Data excerpts:
/---
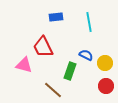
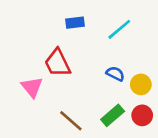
cyan line: (89, 22) -> (119, 29), turned 60
pink triangle: (24, 65) -> (32, 87), turned 36
green rectangle: (70, 71) -> (113, 115), moved, turned 30

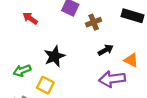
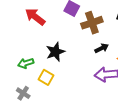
red arrow: (30, 18) -> (35, 17), size x1.5
brown cross: (94, 22) -> (92, 23), size x1.5

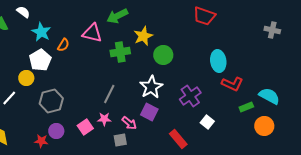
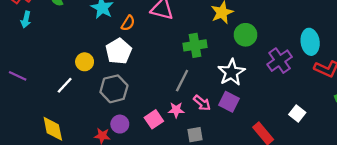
green cross: (120, 52) -> (195, 45), moved
white pentagon: (40, 60) -> (119, 51), moved
purple cross: (190, 96) -> (280, 61), moved
pink arrow: (129, 123) -> (202, 103), moved

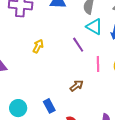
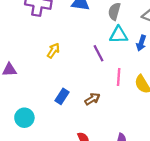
cyan triangle: (94, 27) -> (119, 35), turned -36
blue rectangle: (49, 106) -> (62, 96), moved, turned 56

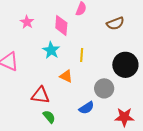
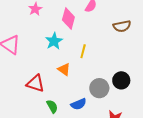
black circle: (125, 65) -> (121, 80), moved, size x0.7
green semicircle: (49, 117) -> (52, 106), moved

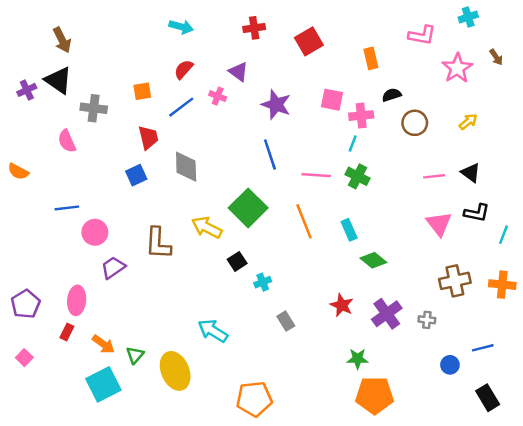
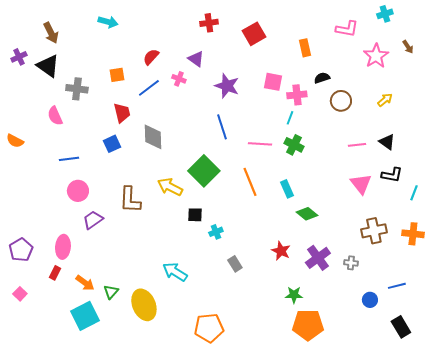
cyan arrow: (181, 27) -> (108, 22), moved
purple cross: (27, 90) -> (19, 57), moved
blue line: (67, 208) -> (69, 159), moved
black square: (237, 261) -> (195, 215), turned 35

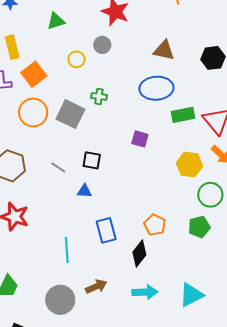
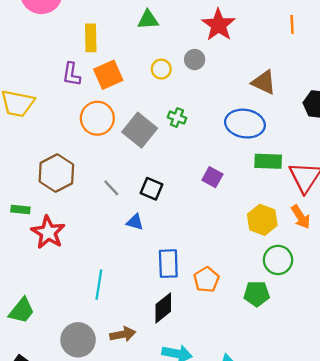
blue rectangle: (106, 230) -> (168, 264), moved
black diamond: (139, 253) -> (163, 308), moved

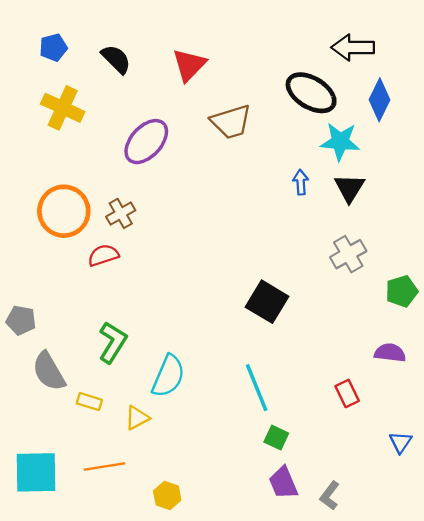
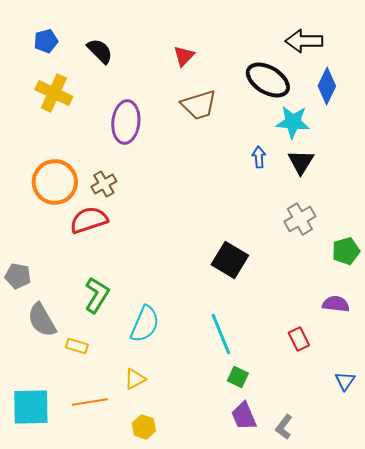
red triangle: (189, 65) -> (184, 56), moved, size x0.7
purple ellipse: (146, 142) -> (126, 122), turned -36
red semicircle: (103, 255) -> (89, 220), size x1.4
yellow triangle: (137, 418) -> (135, 379), moved

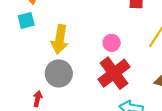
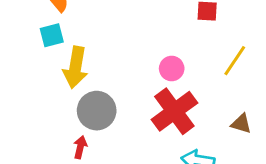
yellow arrow: (60, 39) -> (75, 67), moved
red arrow: (38, 99) -> (80, 147), moved

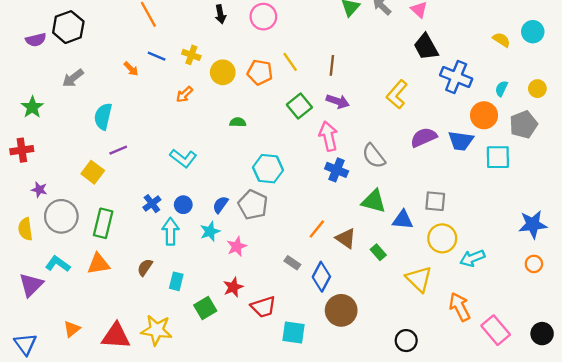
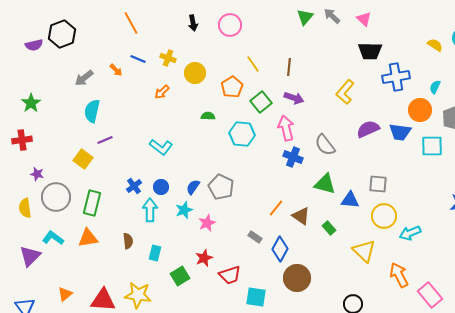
black trapezoid: (426, 47) -> (370, 51), turned -60
orange pentagon: (260, 72) -> (232, 87), moved, turned 30
blue cross: (456, 77) -> (396, 77), turned -32
gray arrow: (73, 78) -> (84, 78), moved
cyan hexagon: (268, 169) -> (242, 134), moved
brown semicircle: (145, 267) -> (128, 241), turned 140

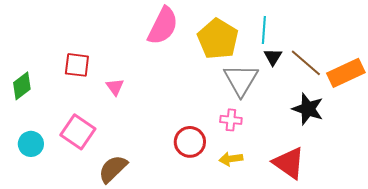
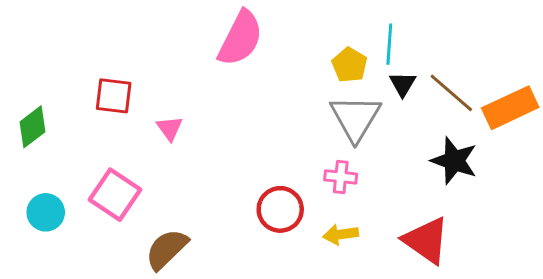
yellow pentagon: (218, 39) -> (349, 65), moved, size x0.6

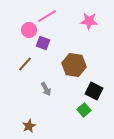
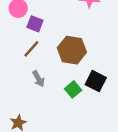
brown line: (25, 64) -> (31, 49), moved
green square: (84, 110) -> (73, 89), moved

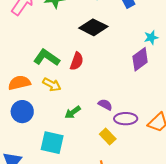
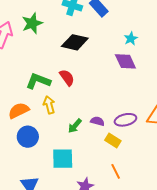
purple diamond: (140, 59) -> (125, 61), turned -65
red semicircle: (77, 61) -> (67, 78), turned -42
yellow arrow: (52, 85) -> (49, 105), turned -120
purple semicircle: (105, 105) -> (97, 121), moved

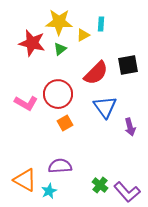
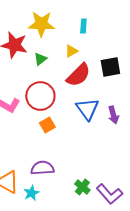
yellow triangle: (83, 35) -> (71, 51), moved
green triangle: (60, 49) -> (40, 59), moved
purple arrow: (130, 127) -> (113, 115), moved

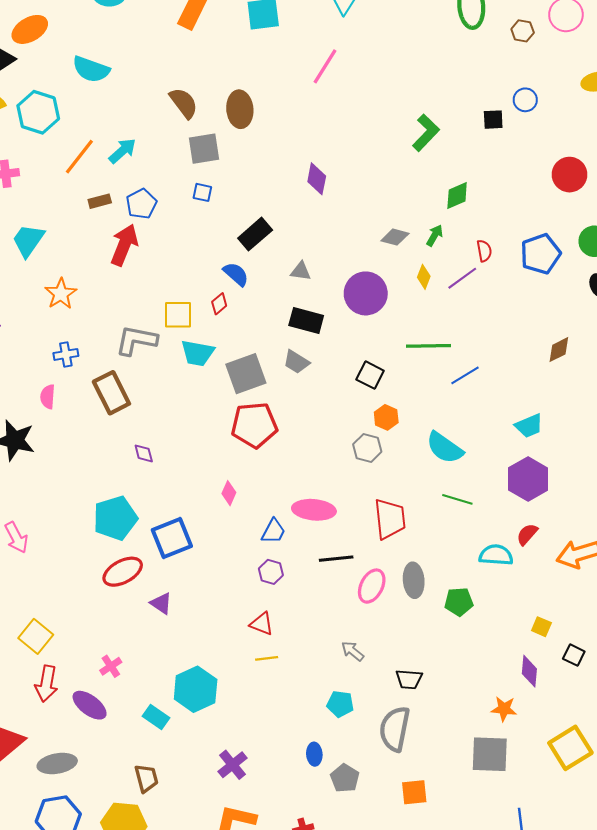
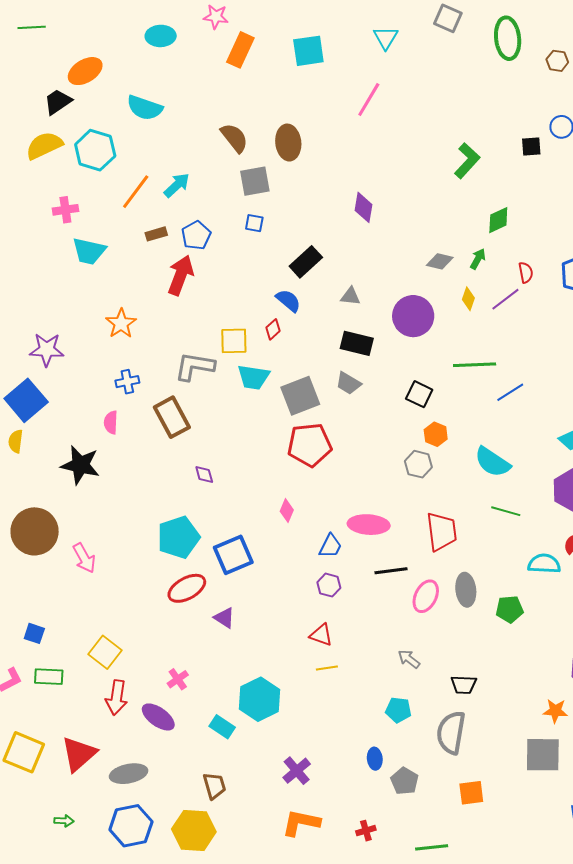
cyan trapezoid: (28, 240) -> (89, 251), moved, turned -111

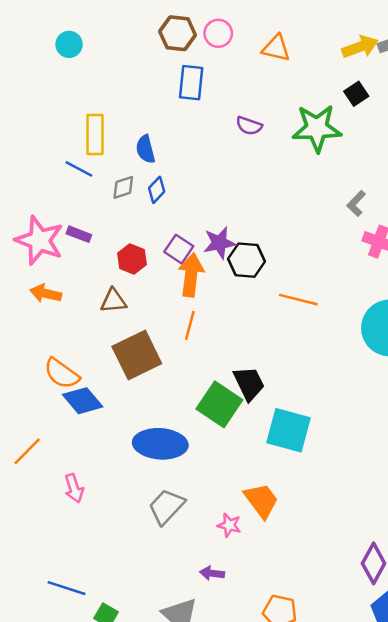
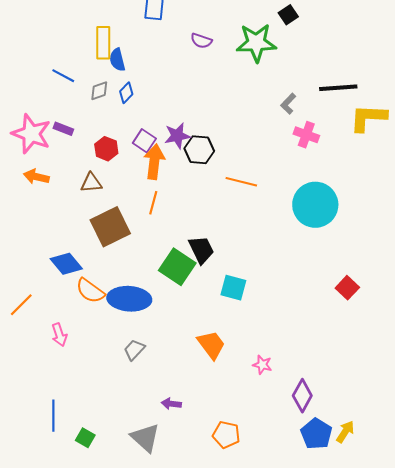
yellow rectangle: (95, 134) -> (103, 43), moved
orange semicircle: (62, 374) -> (90, 291), moved
cyan square: (288, 430) -> (233, 288), size x0.7
gray trapezoid: (166, 507) -> (134, 350), size x0.7
pink star: (229, 525) -> (262, 365), moved
blue line: (67, 588) -> (53, 416), turned 72

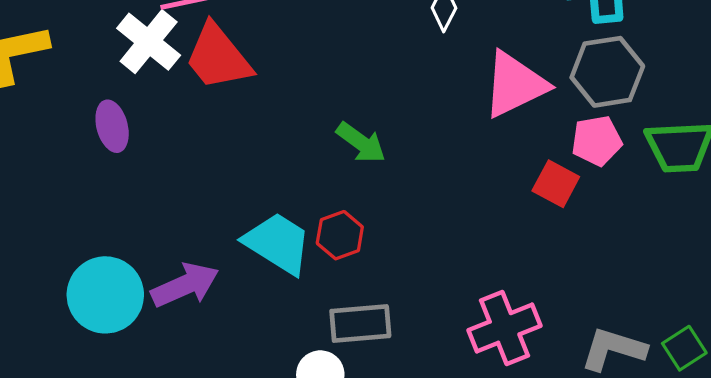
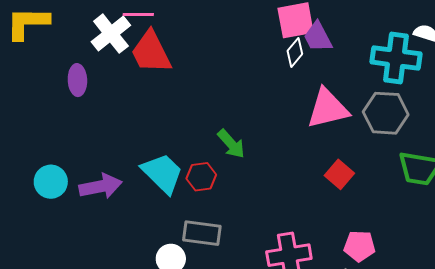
pink pentagon: (597, 141) -> (359, 246), moved
green arrow: (361, 142) -> (231, 144), moved
cyan circle: (105, 295) -> (51, 182), size x0.7

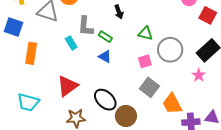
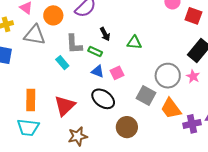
black arrow: (119, 12) -> (105, 34), moved
gray circle: (170, 50) -> (168, 76), moved
orange rectangle: (31, 53) -> (31, 100), moved
pink square: (145, 61) -> (117, 73), moved
black ellipse: (105, 100) -> (103, 99), moved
\---
**WHAT TO DO:** Only the lines from the one containing "green triangle: (60, 49) -> (40, 59), moved" through the last line of the records above should be repeated, exactly and without pictures.

**RESPONSE:**
green triangle: (60, 49) -> (40, 59), moved
purple arrow: (130, 127) -> (113, 115), moved

cyan trapezoid: (28, 240) -> (89, 251), moved, turned -111

yellow rectangle: (95, 134) -> (103, 43), moved
orange semicircle: (62, 374) -> (90, 291), moved
cyan square: (288, 430) -> (233, 288), size x0.7
gray trapezoid: (166, 507) -> (134, 350), size x0.7
pink star: (229, 525) -> (262, 365), moved
blue line: (67, 588) -> (53, 416), turned 72

pink pentagon: (597, 141) -> (359, 246), moved
green arrow: (361, 142) -> (231, 144), moved
cyan circle: (105, 295) -> (51, 182), size x0.7

black arrow: (119, 12) -> (105, 34), moved
gray circle: (170, 50) -> (168, 76), moved
orange rectangle: (31, 53) -> (31, 100), moved
pink square: (145, 61) -> (117, 73), moved
black ellipse: (105, 100) -> (103, 99), moved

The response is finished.